_Exercise requirements_. The answer is to be the lines of the material from its start through the line containing "none -> lime brick A3 level 1", each copied exactly; no pictures.

_Dataset extract_.
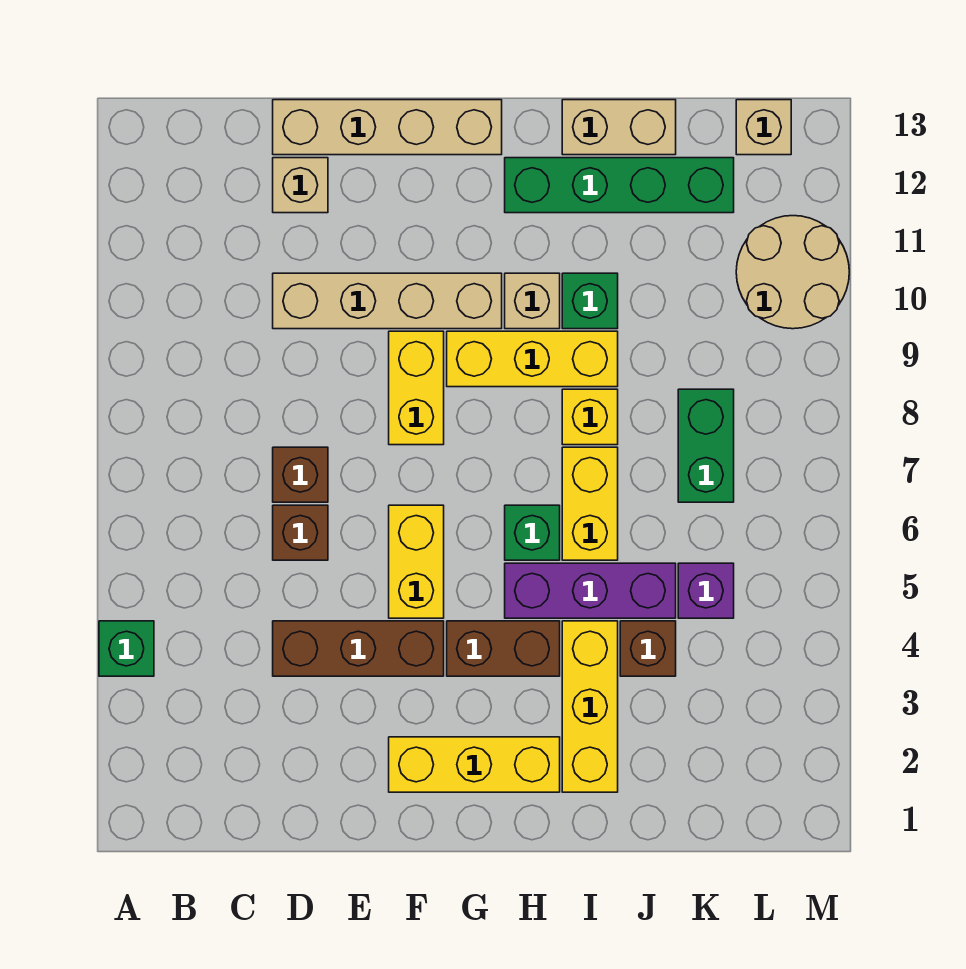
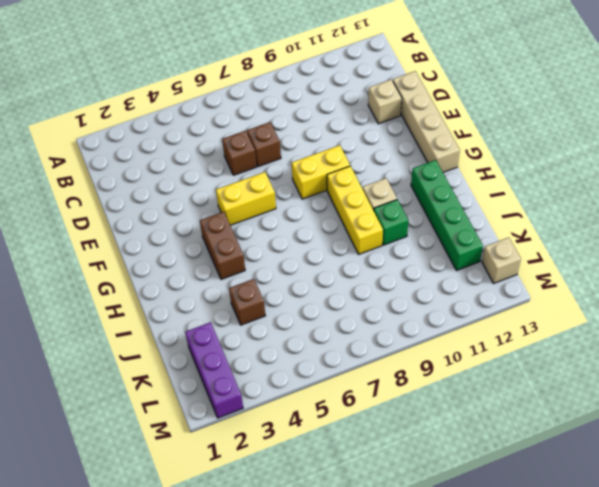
purple brick K2:M2 level 1 -> purple brick H5:J5 level 1
none -> green brick A4 level 1
none -> brown brick D4:F4 level 1
none -> tan brick D10:G10 level 1

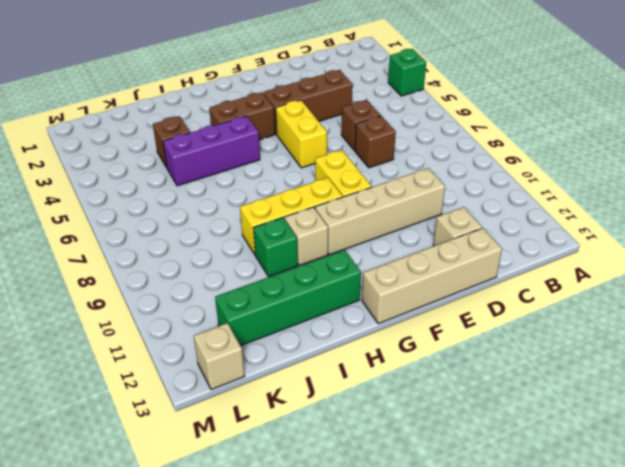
none -> yellow brick F2:H2 level 1
none -> green brick H6 level 1
none -> yellow brick I2:I4 level 1

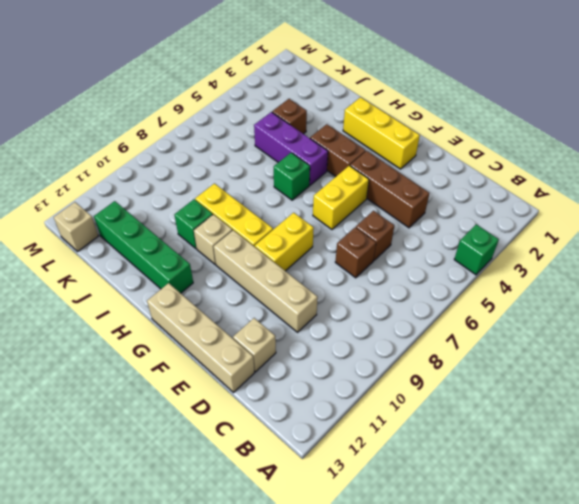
none -> yellow brick I2:I4 level 1
none -> yellow brick I6:I7 level 1
none -> yellow brick I8 level 1

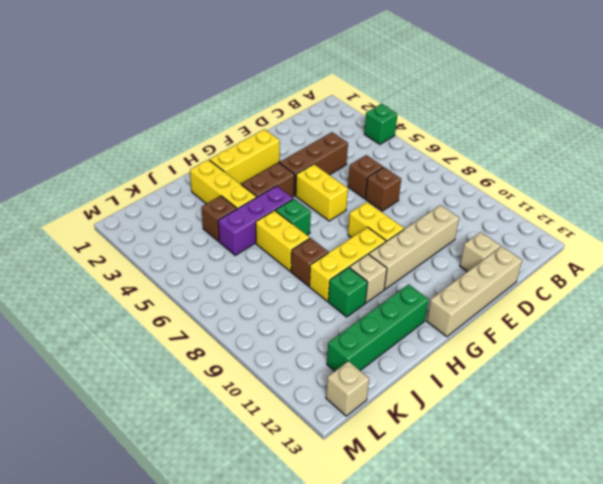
brown brick I8 level 1 -> yellow brick I8 level 1
none -> tan brick I13:J13 level 1
none -> purple brick K5 level 1
none -> green brick K7:K8 level 1

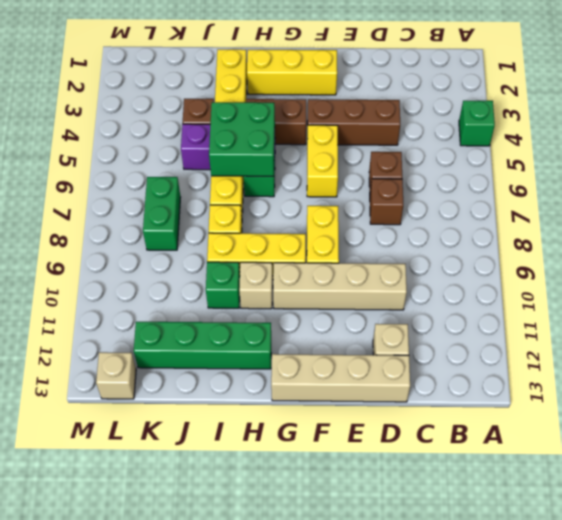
green brick H5:I6 level 2 -> none
none -> tan brick I13:J13 level 1
none -> purple brick K5 level 1
none -> tan round brick L10:M11 level 1

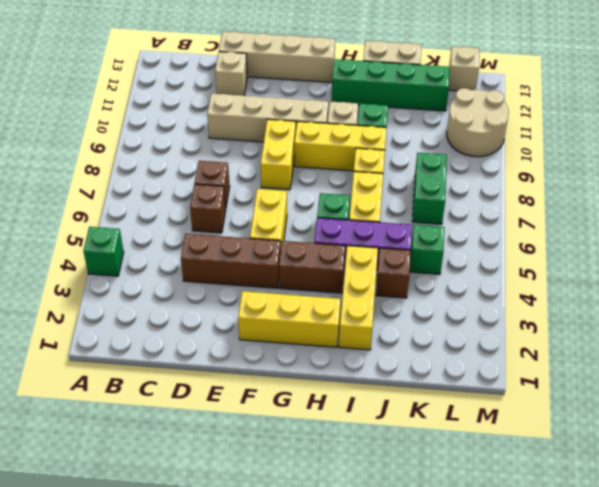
green brick K5 level 1 -> purple brick K5 level 1

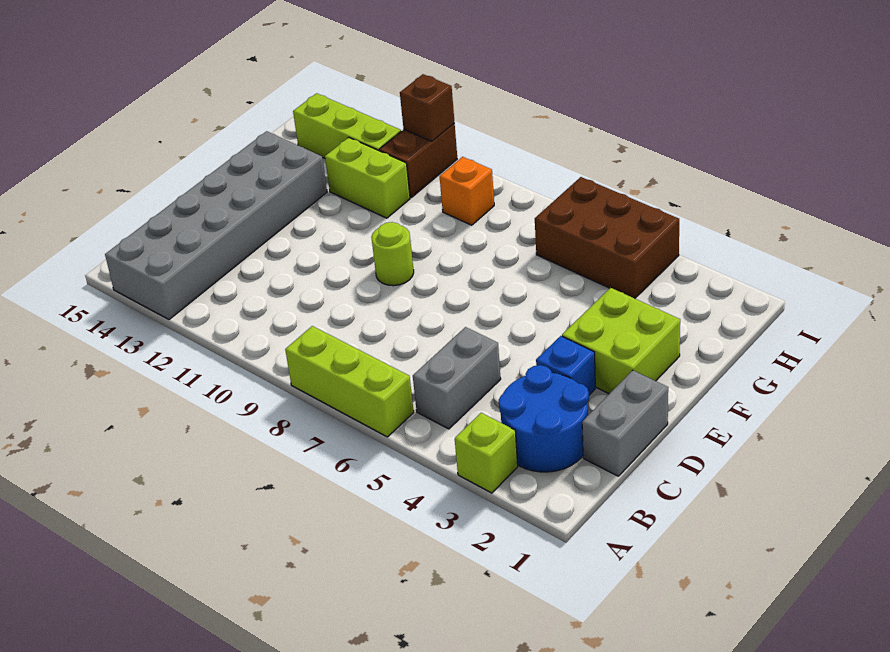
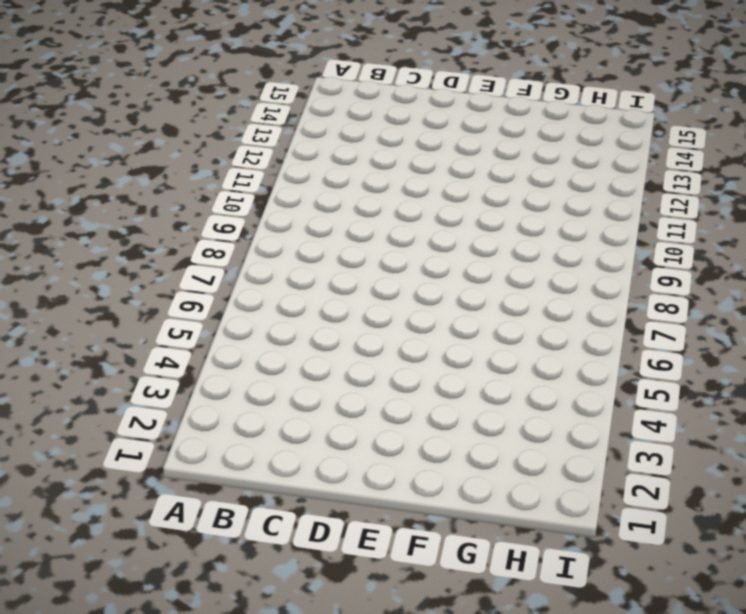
none -> lime brick A3 level 1
none -> lime brick A6:A8 level 1
none -> grey brick A13:F14 level 1

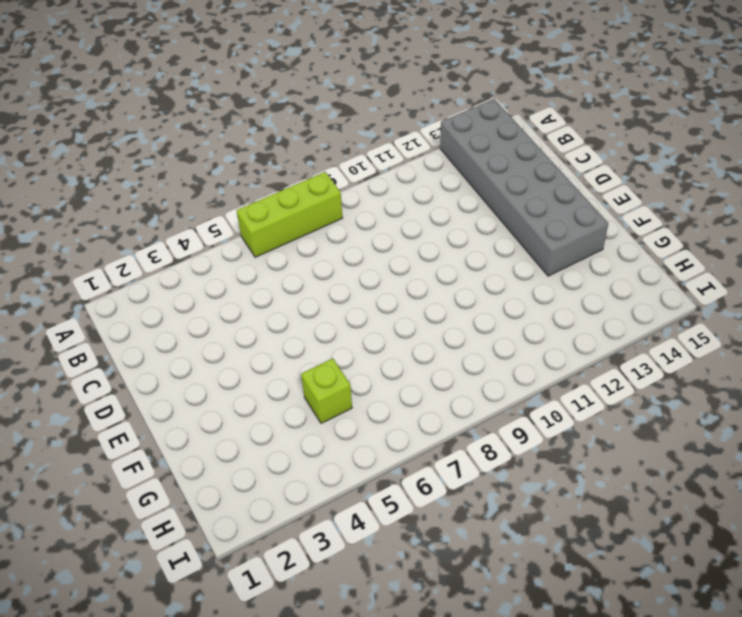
lime brick G5 level 1 -> lime brick A3 level 1
none -> blue round brick B2:C3 level 1
none -> grey brick B5:C5 level 1
none -> grey brick C1:D1 level 1

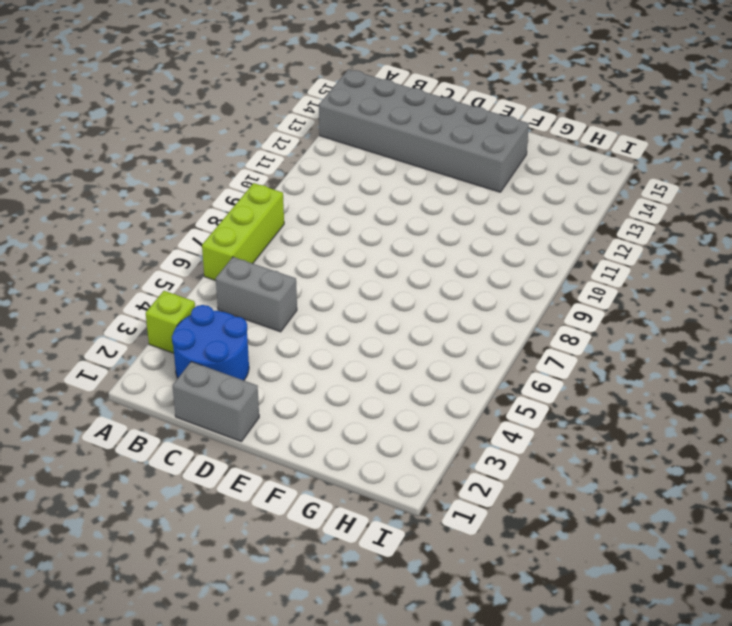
none -> blue brick D3 level 1
none -> lime brick E2:F3 level 1
none -> lime round brick E9 level 1

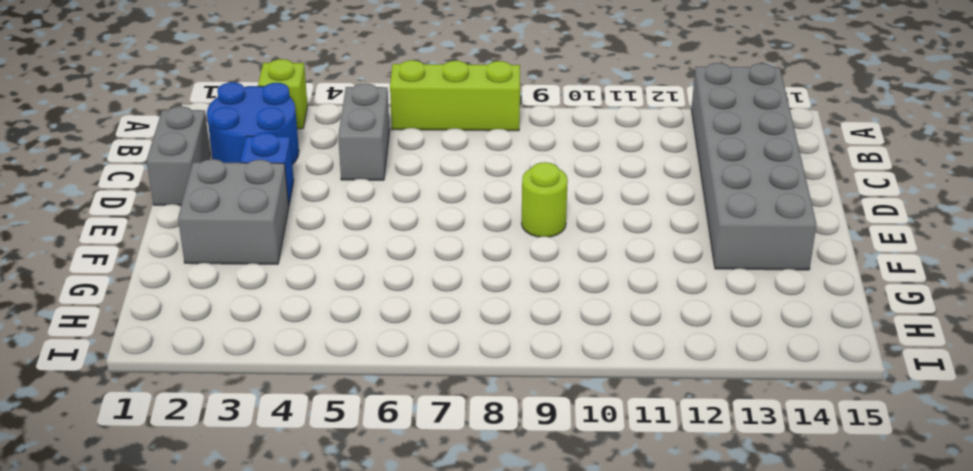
grey brick E2:F3 level 1 -> lime brick E2:F3 level 1
none -> lime brick G11:G12 level 1
none -> brown brick H4:I6 level 1
none -> orange brick H9 level 1

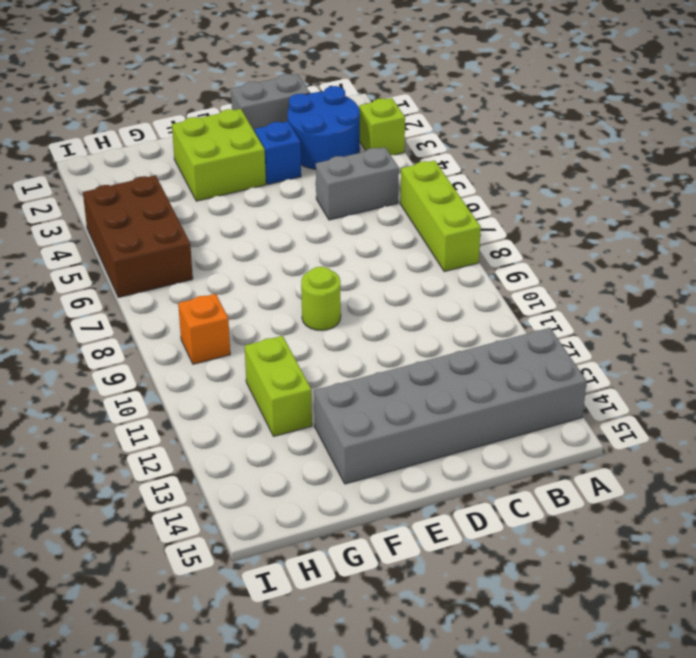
none -> brown brick H11:I11 level 1
none -> lime brick H12:H14 level 1
none -> brown brick I11 level 2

_Answer to the exercise_.
purple brick K2:M2 level 1 -> purple brick H5:J5 level 1
none -> green brick A4 level 1
none -> brown brick D4:F4 level 1
none -> tan brick D10:G10 level 1

none -> yellow brick F2:H2 level 1
none -> green brick H6 level 1
none -> yellow brick I2:I4 level 1

none -> yellow brick I2:I4 level 1
none -> yellow brick I6:I7 level 1
none -> yellow brick I8 level 1

brown brick I8 level 1 -> yellow brick I8 level 1
none -> tan brick I13:J13 level 1
none -> purple brick K5 level 1
none -> green brick K7:K8 level 1

green brick H5:I6 level 2 -> none
none -> tan brick I13:J13 level 1
none -> purple brick K5 level 1
none -> tan round brick L10:M11 level 1

green brick K5 level 1 -> purple brick K5 level 1

none -> lime brick A3 level 1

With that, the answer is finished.